Please return every line in the entries below with the word "pink" in it.

---

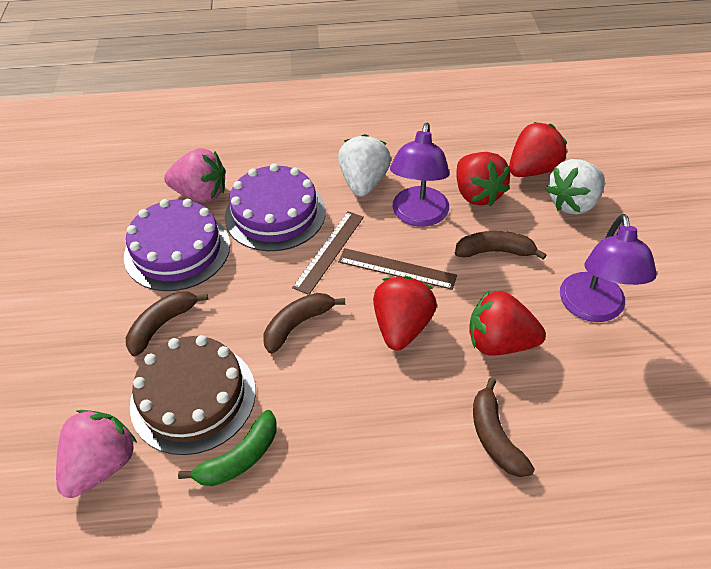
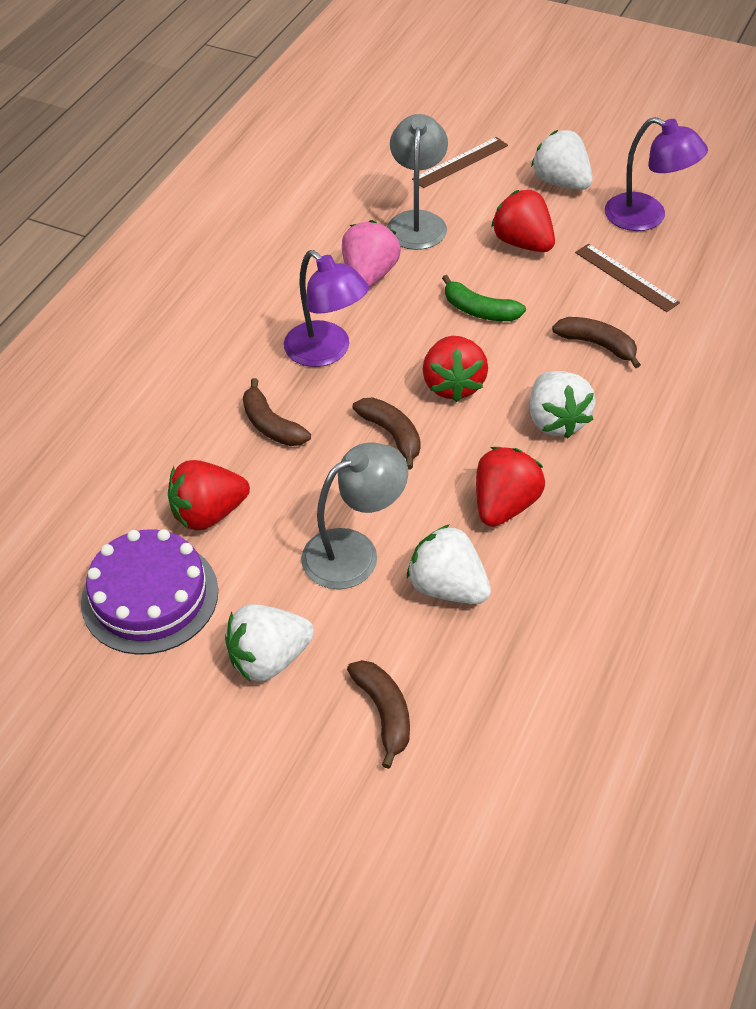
brown cake: 1 -> 0
grey lamp: 0 -> 2
pink strawberry: 2 -> 1
purple cake: 2 -> 1
white strawberry: 2 -> 4

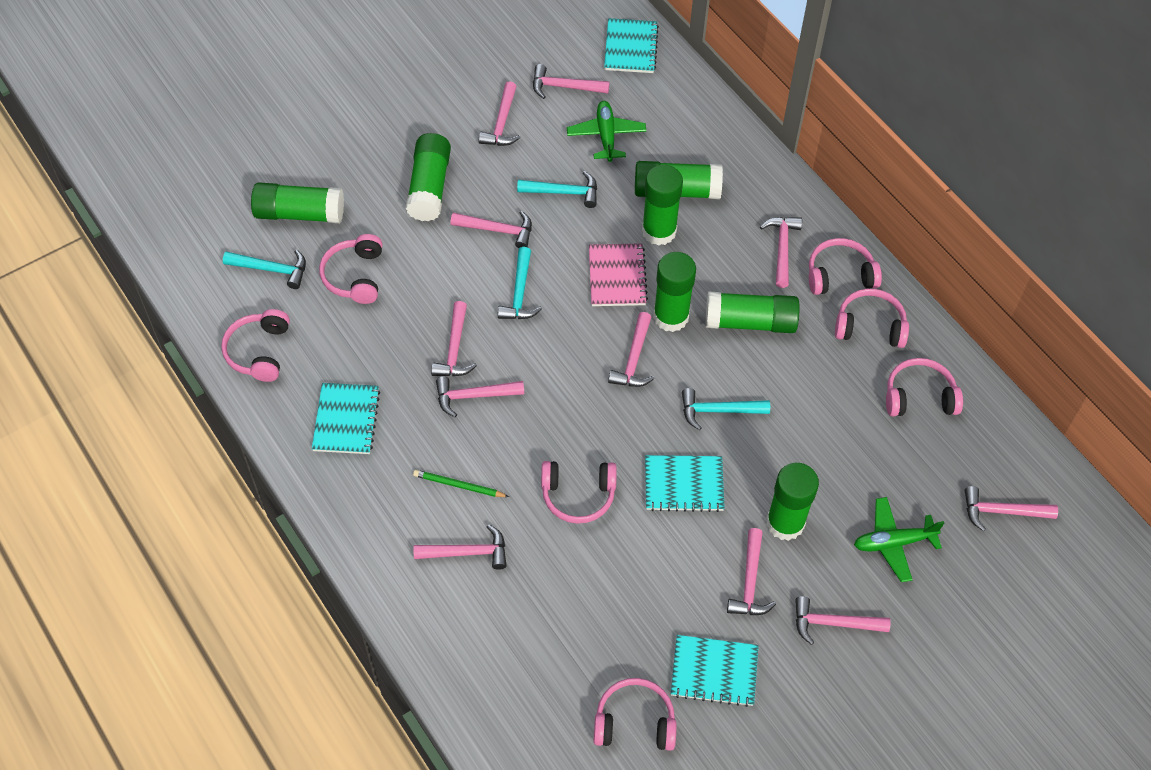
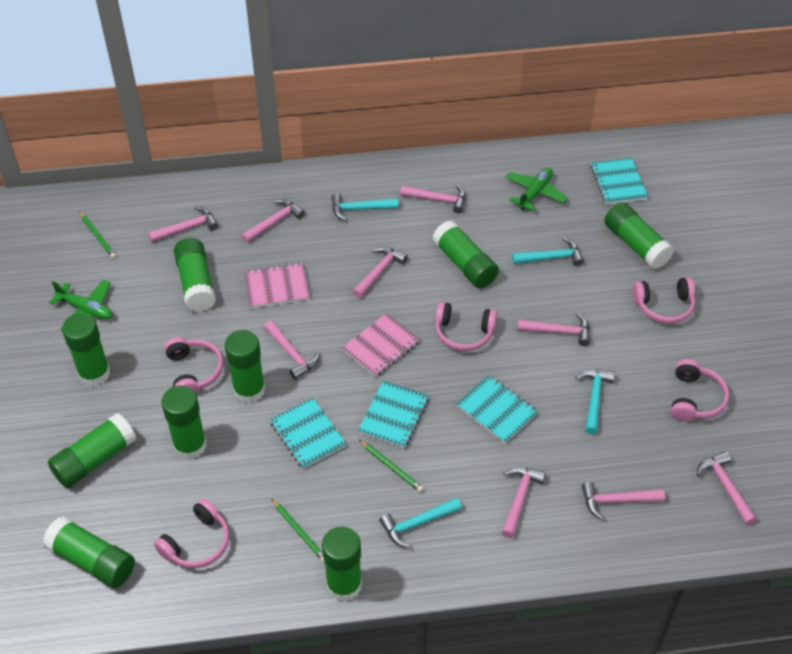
green glue stick: 7 -> 9
green pencil: 1 -> 3
pink hammer: 11 -> 9
pink headphones: 7 -> 5
pink notebook: 1 -> 2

---

■ **Expected answer**:
pink strawberry: 2 -> 1
pink hammer: 11 -> 9
pink headphones: 7 -> 5
pink notebook: 1 -> 2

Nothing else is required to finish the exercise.